Task brief: What you give back must match the data below character for character.

[Dataset records]

= Beginning of Section =

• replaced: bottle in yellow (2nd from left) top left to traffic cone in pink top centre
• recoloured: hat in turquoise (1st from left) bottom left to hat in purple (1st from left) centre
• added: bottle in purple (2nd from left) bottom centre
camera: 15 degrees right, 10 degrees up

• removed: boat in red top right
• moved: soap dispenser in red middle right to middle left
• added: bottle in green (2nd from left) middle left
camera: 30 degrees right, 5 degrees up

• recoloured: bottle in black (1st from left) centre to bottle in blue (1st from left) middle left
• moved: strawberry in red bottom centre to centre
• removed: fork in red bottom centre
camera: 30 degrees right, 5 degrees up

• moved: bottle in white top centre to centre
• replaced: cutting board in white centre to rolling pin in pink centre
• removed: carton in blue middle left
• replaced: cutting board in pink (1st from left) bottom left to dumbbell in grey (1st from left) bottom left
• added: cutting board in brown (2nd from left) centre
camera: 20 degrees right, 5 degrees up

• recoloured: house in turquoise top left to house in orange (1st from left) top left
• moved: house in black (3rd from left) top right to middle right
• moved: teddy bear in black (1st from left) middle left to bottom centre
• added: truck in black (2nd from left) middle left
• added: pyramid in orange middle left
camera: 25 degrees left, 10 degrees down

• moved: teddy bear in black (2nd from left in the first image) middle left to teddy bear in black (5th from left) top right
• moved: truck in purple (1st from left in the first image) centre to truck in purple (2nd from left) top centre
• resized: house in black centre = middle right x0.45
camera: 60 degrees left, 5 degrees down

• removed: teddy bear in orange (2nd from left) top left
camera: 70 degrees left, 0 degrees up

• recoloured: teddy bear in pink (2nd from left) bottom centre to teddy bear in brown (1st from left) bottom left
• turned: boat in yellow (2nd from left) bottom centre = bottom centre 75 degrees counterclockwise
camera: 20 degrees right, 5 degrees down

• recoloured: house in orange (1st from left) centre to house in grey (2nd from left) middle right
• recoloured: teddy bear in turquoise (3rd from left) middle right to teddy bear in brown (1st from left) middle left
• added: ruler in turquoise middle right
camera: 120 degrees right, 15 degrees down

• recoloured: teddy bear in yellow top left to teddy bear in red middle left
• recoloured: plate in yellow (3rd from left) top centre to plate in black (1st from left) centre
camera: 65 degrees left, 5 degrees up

= End of Section =

Solved problem:
• replaced: bottle in yellow (2nd from left) top left to traffic cone in pink top centre
• recoloured: hat in turquoise (1st from left) bottom left to hat in purple (1st from left) centre
• added: bottle in purple (2nd from left) bottom centre
camera: 15 degrees right, 10 degrees up

• removed: boat in red top right
• moved: soap dispenser in red middle right to middle left
• added: bottle in green (2nd from left) middle left
camera: 30 degrees right, 5 degrees up

• recoloured: bottle in black (1st from left) centre to bottle in blue (1st from left) middle left
• moved: strawberry in red bottom centre to centre
• removed: fork in red bottom centre
camera: 30 degrees right, 5 degrees up

• moved: bottle in white top centre to centre
• replaced: cutting board in white centre to rolling pin in pink centre
• removed: carton in blue middle left
• replaced: cutting board in pink (1st from left) bottom left to dumbbell in grey (1st from left) bottom left
• added: cutting board in brown (2nd from left) centre
camera: 20 degrees right, 5 degrees up

• recoloured: house in turquoise top left to house in orange (1st from left) top left
• moved: house in black (3rd from left) top right to middle right
• moved: teddy bear in black (1st from left) middle left to bottom centre
• added: truck in black (2nd from left) middle left
• added: pyramid in orange middle left
camera: 25 degrees left, 10 degrees down

• moved: teddy bear in black (2nd from left in the first image) middle left to teddy bear in black (5th from left) top right
• moved: truck in purple (1st from left in the first image) centre to truck in purple (2nd from left) top centre
• resized: house in black centre = middle right x0.45
camera: 60 degrees left, 5 degrees down

• removed: teddy bear in orange (2nd from left) top left
camera: 70 degrees left, 0 degrees up

• recoloured: teddy bear in pink (2nd from left) bottom centre to teddy bear in brown (1st from left) bottom left
• turned: boat in yellow (2nd from left) bottom centre = bottom centre 75 degrees counterclockwise
camera: 20 degrees right, 5 degrees down

• recoloured: house in orange (1st from left) centre to house in grey (2nd from left) middle right
• recoloured: teddy bear in turquoise (3rd from left) middle right to teddy bear in brown (1st from left) middle left
• added: ruler in turquoise middle right
camera: 120 degrees right, 15 degrees down

• recoloured: teddy bear in yellow top left to teddy bear in red middle left
• recoloured: plate in yellow (3rd from left) top centre to plate in black (1st from left) centre
camera: 65 degrees left, 5 degrees up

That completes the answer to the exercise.